Object tracking records:
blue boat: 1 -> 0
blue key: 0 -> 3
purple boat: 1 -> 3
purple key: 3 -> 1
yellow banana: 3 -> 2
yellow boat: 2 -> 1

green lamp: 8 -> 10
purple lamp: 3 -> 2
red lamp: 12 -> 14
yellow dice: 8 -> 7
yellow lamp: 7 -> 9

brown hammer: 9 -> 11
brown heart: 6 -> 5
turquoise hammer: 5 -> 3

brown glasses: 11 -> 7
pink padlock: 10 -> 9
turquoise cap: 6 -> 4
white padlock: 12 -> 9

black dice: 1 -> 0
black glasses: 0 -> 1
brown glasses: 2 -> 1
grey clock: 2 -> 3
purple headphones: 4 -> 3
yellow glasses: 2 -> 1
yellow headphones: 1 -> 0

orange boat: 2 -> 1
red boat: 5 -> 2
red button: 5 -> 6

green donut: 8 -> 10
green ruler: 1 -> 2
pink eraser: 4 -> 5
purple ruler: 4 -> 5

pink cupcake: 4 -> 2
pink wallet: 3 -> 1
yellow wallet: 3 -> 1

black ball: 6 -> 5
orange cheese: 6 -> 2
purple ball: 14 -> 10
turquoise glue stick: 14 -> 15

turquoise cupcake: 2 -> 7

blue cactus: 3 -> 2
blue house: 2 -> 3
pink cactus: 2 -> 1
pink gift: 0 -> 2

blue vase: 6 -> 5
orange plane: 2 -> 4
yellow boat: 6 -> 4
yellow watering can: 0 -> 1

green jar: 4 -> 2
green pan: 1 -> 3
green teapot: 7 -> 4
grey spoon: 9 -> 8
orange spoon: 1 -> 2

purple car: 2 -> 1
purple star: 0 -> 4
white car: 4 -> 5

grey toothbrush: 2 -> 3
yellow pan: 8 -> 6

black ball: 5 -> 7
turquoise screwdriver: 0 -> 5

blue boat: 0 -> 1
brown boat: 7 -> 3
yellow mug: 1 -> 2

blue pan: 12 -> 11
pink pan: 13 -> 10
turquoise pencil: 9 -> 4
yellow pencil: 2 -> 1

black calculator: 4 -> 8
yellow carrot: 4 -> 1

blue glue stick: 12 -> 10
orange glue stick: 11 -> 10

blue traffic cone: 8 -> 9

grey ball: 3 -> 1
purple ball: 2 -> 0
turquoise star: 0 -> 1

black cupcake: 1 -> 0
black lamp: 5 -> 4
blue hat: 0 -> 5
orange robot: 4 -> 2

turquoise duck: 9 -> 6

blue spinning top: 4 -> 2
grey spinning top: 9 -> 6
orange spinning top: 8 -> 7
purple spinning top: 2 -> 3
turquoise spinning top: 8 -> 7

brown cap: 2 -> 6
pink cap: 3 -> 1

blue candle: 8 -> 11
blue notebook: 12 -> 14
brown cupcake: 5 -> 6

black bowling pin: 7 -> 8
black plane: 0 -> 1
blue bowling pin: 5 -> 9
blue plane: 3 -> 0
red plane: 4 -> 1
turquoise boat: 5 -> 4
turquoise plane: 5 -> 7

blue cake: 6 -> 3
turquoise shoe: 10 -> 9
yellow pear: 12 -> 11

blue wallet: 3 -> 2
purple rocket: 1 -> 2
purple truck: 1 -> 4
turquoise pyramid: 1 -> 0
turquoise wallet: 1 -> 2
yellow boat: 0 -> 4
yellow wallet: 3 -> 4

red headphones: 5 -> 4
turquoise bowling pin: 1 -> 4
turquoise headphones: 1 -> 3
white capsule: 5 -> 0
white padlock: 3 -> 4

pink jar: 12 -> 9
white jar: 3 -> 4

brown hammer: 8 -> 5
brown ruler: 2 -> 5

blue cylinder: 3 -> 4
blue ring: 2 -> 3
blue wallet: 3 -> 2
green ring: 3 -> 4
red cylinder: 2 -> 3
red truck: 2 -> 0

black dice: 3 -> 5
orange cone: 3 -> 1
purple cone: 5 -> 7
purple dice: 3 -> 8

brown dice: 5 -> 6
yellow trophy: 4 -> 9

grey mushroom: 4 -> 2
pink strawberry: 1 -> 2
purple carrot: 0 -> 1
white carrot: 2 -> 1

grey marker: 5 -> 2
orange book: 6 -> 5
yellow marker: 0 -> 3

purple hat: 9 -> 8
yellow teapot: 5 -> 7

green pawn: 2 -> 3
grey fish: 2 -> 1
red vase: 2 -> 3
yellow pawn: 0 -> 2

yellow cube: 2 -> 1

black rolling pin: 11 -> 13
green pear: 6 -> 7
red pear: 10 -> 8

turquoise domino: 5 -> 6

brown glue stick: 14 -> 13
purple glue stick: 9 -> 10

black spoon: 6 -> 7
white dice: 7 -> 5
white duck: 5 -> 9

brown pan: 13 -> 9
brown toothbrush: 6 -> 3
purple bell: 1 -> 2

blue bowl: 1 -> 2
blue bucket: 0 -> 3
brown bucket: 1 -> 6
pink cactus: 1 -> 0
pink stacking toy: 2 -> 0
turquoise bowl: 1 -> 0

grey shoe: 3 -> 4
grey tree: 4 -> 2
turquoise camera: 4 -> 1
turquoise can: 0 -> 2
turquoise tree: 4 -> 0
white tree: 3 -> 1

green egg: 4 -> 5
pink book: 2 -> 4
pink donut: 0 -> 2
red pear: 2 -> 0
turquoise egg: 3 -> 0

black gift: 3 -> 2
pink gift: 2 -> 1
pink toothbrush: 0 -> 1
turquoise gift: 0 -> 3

=== WHAT YOU WILL DO ===
Retype, exactly and in full, the lines above from the one containing "purple dice: 3 -> 8" through the one containing "turquoise domino: 5 -> 6".

=== EXERCISE RESULT ===
purple dice: 3 -> 8

brown dice: 5 -> 6
yellow trophy: 4 -> 9

grey mushroom: 4 -> 2
pink strawberry: 1 -> 2
purple carrot: 0 -> 1
white carrot: 2 -> 1

grey marker: 5 -> 2
orange book: 6 -> 5
yellow marker: 0 -> 3

purple hat: 9 -> 8
yellow teapot: 5 -> 7

green pawn: 2 -> 3
grey fish: 2 -> 1
red vase: 2 -> 3
yellow pawn: 0 -> 2

yellow cube: 2 -> 1

black rolling pin: 11 -> 13
green pear: 6 -> 7
red pear: 10 -> 8

turquoise domino: 5 -> 6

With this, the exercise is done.